■ EXERCISE ■
Each line in the data holding "dispenser" should be listed.

--- STORED DATA ---

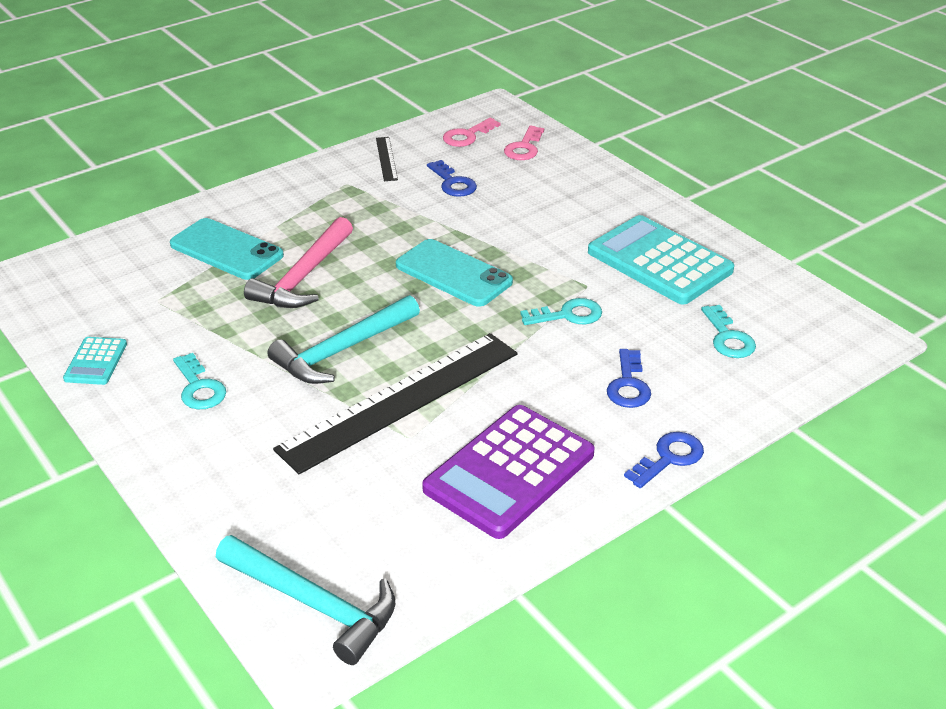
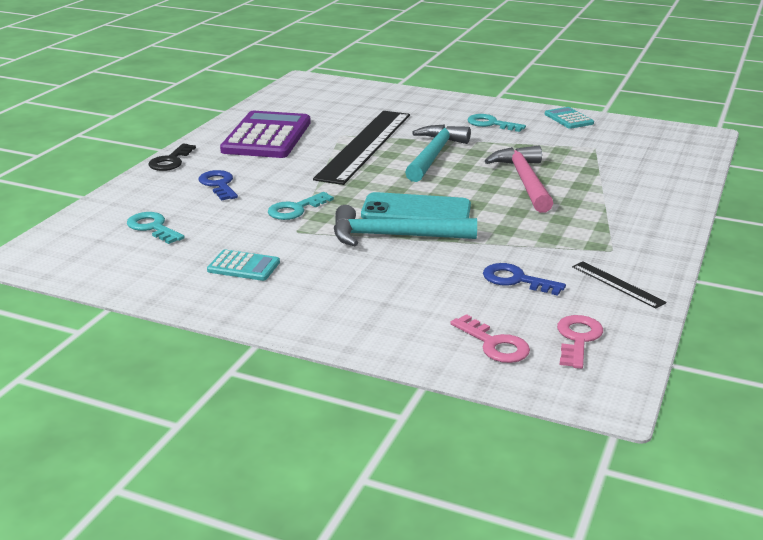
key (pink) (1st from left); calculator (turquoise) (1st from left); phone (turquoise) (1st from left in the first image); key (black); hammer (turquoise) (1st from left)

---
--- STORED DATA ---

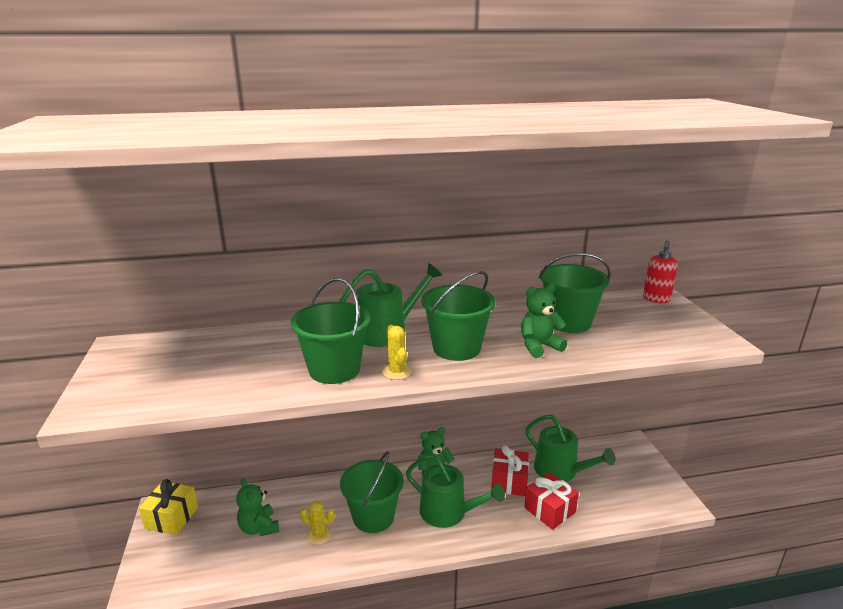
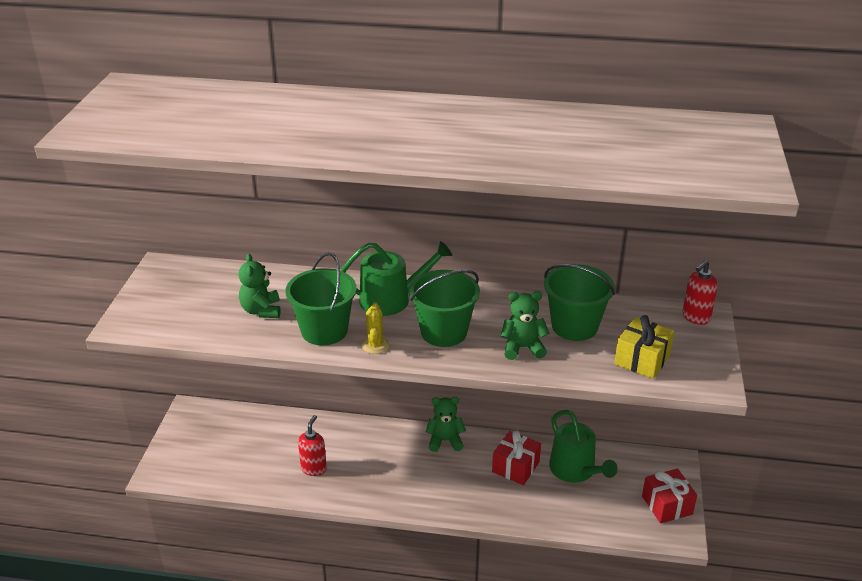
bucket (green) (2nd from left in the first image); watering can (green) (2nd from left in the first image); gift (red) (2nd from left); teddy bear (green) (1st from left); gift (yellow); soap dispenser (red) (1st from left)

---
--- STORED DATA ---

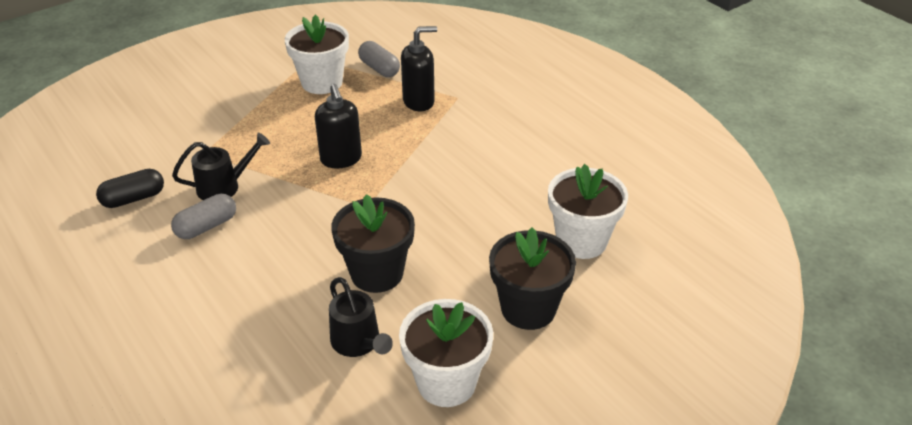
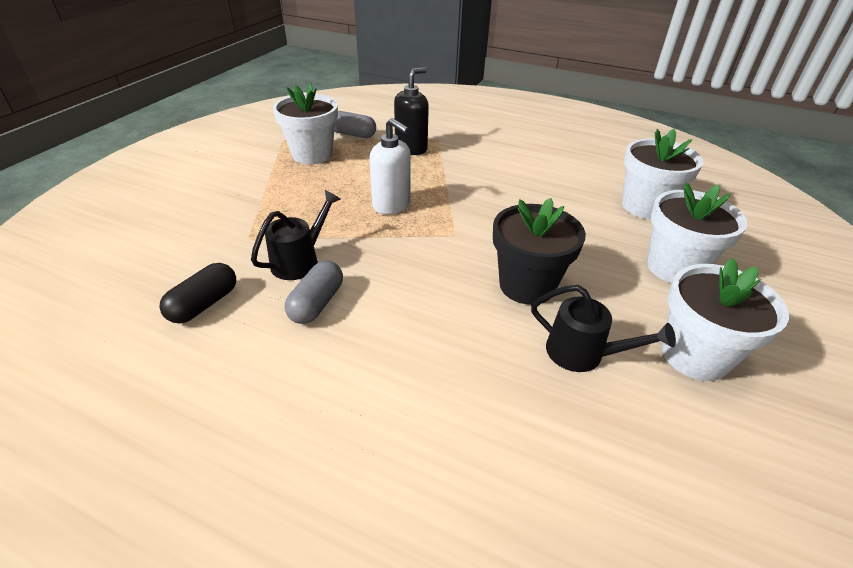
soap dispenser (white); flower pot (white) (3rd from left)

---

■ PROBLEM SOLUTION ■
bucket (green) (2nd from left in the first image); watering can (green) (2nd from left in the first image); gift (red) (2nd from left); teddy bear (green) (1st from left); gift (yellow); soap dispenser (red) (1st from left)
soap dispenser (white); flower pot (white) (3rd from left)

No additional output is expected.